ASSIGNMENT:
Copy the entries below word for word, leaving out the pictures.

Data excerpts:
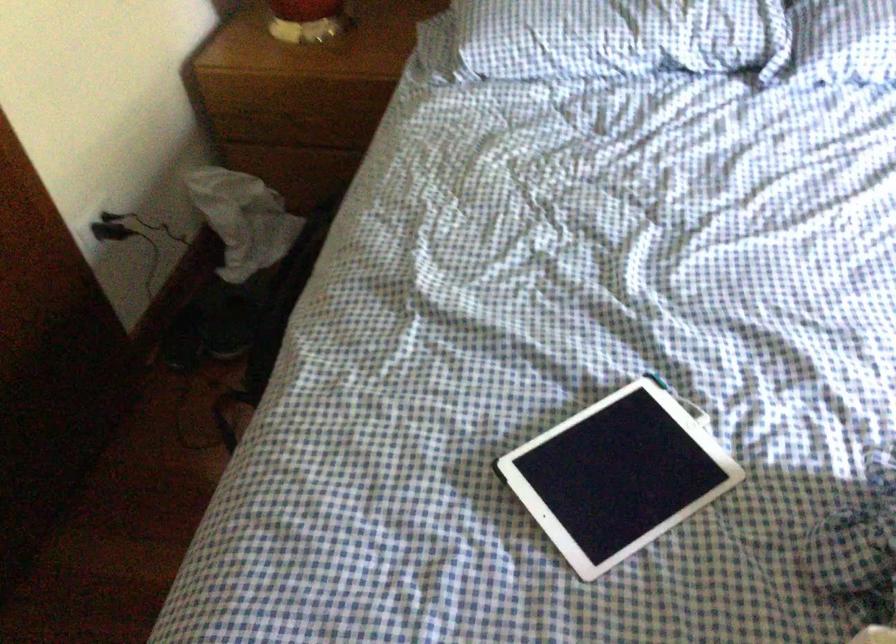
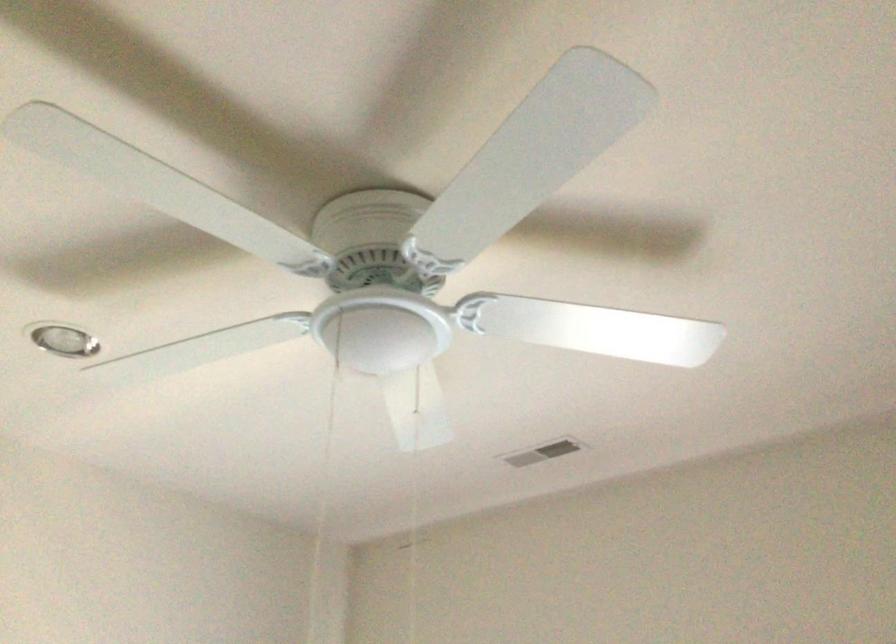
First-person continuous shooting, in which direction is the camera rotating?

The rotation direction of the camera is right-up.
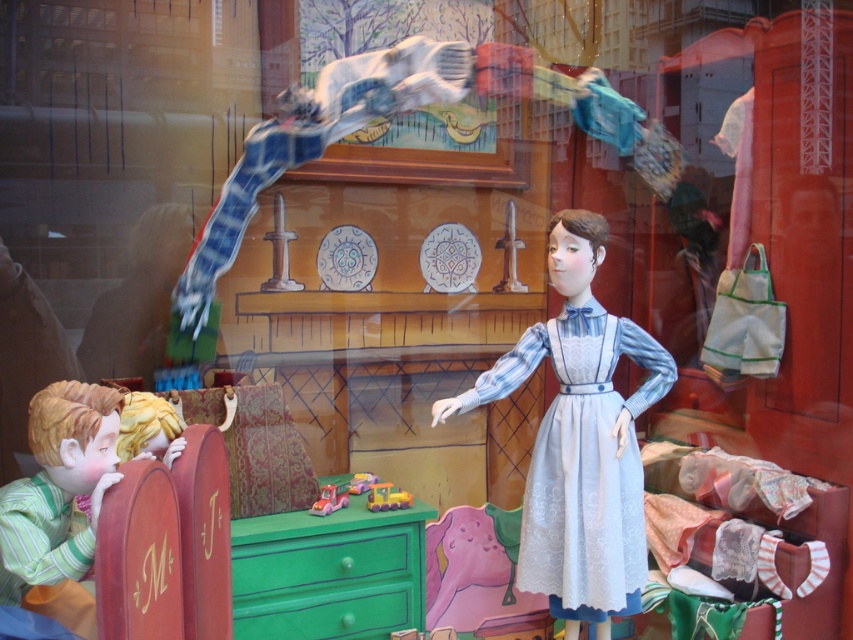
You are a customer looking at the window display. You notice the green striped fabric at left and the plastic toy truck at center. Which object is closer to you?

The green striped fabric at left is closer to you because it is in front of the plastic toy truck at center.

You are a delivery person who needs to place a large box that is 1.5 meters long in the space between the green striped fabric at left and the yellow rubber toy car at center. Is there enough space?

The space between the green striped fabric at left and the yellow rubber toy car at center is 1.20 meters, which is shorter than the box length of 1.5 meters. Therefore, the box cannot fit in that space.

You are a child trying to fit both the pastel plastic toy car at center and the yellow rubber toy car at center into a rectangular box. The box can only accommodate items up to the width of the wider car. Which car determines the minimum required width of the box?

The pastel plastic toy car at center determines the minimum required width of the box because its width surpasses that of the yellow rubber toy car at center.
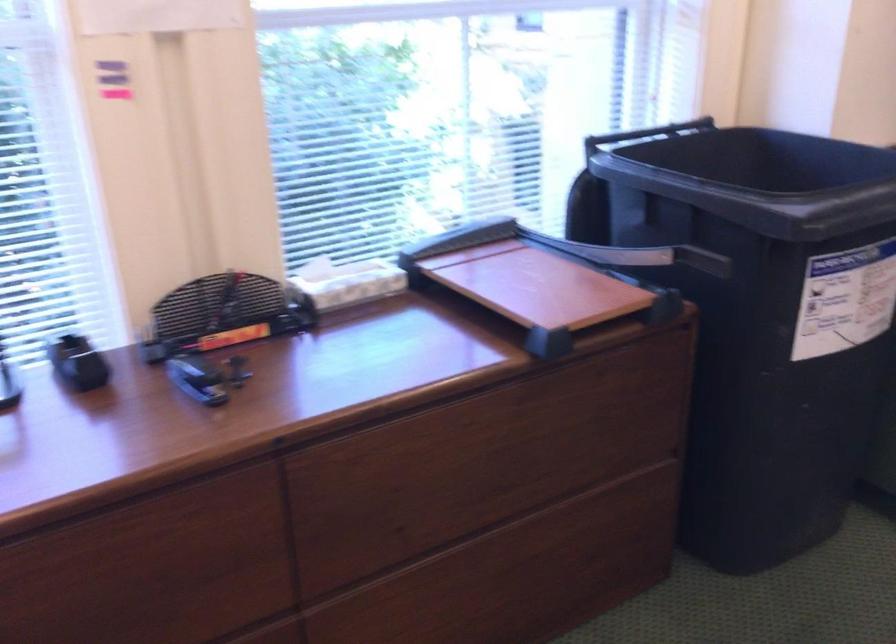
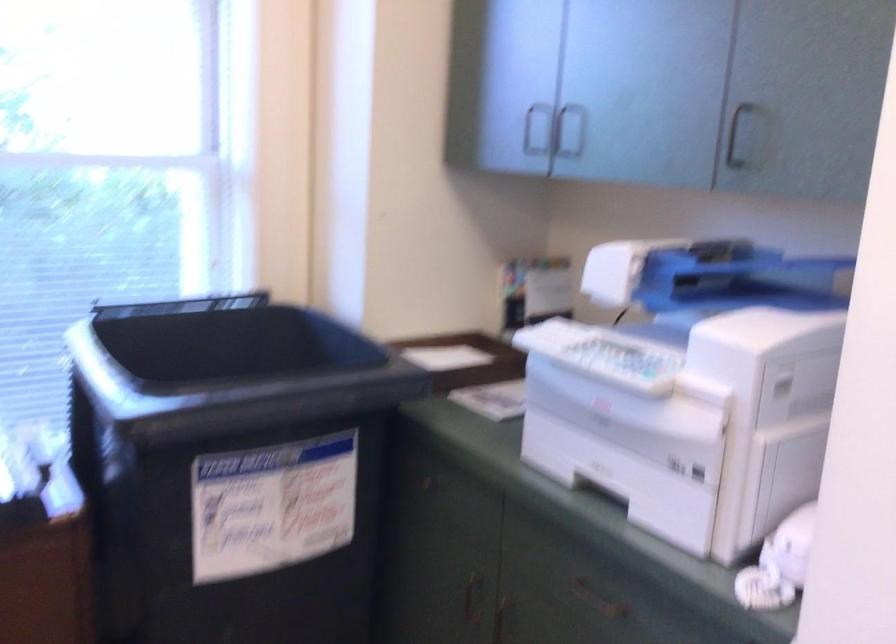
Question: How did the camera likely rotate?

Choices:
 (A) Left
 (B) Right
 (C) Up
 (D) Down

Answer: (C)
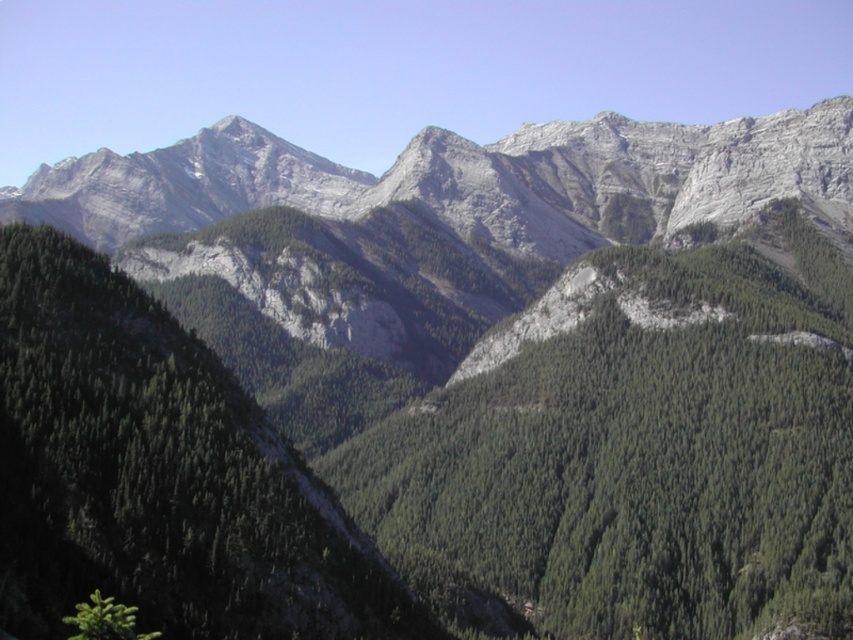
Who is more forward, (201, 221) or (132, 611)?

Point (132, 611) is more forward.

Can you confirm if gray rocky mountain range at center is positioned to the right of green matte tree at lower left?

Incorrect, gray rocky mountain range at center is not on the right side of green matte tree at lower left.

Is point (766, 168) positioned behind point (78, 608)?

Yes.

The image size is (853, 640). I want to click on gray rocky mountain range at center, so click(x=469, y=180).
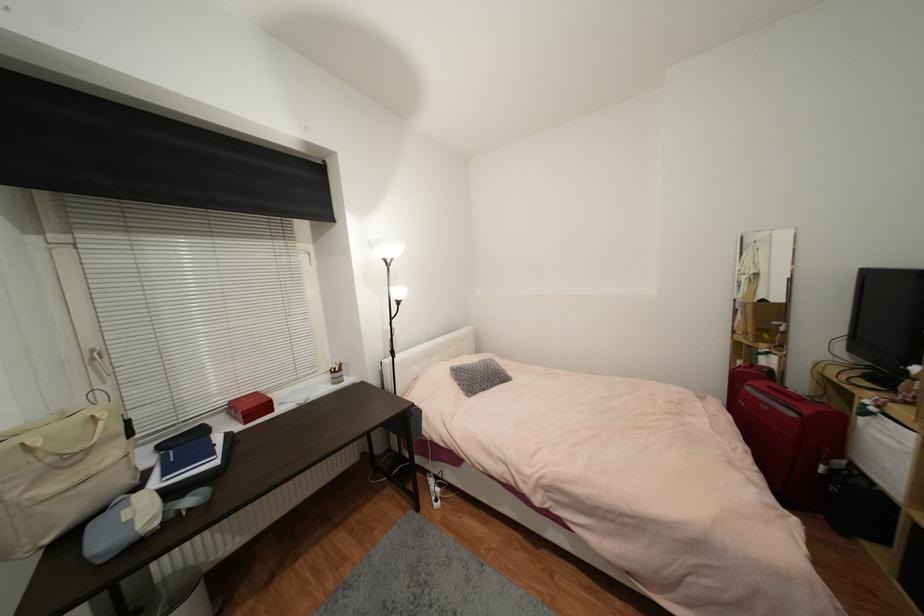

RESPONSE BOX:
First-person continuous shooting, in which direction is the camera rotating?

The rotation direction of the camera is right-up.
You are a customer looking at the window display. You notice the green striped fabric at left and the plastic toy truck at center. Which object is closer to you?

The green striped fabric at left is closer to you because it is in front of the plastic toy truck at center.

You are a delivery person who needs to place a large box that is 1.5 meters long in the space between the green striped fabric at left and the yellow rubber toy car at center. Is there enough space?

The space between the green striped fabric at left and the yellow rubber toy car at center is 1.20 meters, which is shorter than the box length of 1.5 meters. Therefore, the box cannot fit in that space.

You are a child trying to fit both the pastel plastic toy car at center and the yellow rubber toy car at center into a rectangular box. The box can only accommodate items up to the width of the wider car. Which car determines the minimum required width of the box?

The pastel plastic toy car at center determines the minimum required width of the box because its width surpasses that of the yellow rubber toy car at center.
Question: How did the camera likely rotate?

Choices:
 (A) Left
 (B) Right
 (C) Up
 (D) Down

Answer: (C)
Who is more forward, (201, 221) or (132, 611)?

Point (132, 611) is more forward.

Can you confirm if gray rocky mountain range at center is positioned to the right of green matte tree at lower left?

Incorrect, gray rocky mountain range at center is not on the right side of green matte tree at lower left.

Is point (766, 168) positioned behind point (78, 608)?

Yes.

The image size is (853, 640). I want to click on gray rocky mountain range at center, so click(x=469, y=180).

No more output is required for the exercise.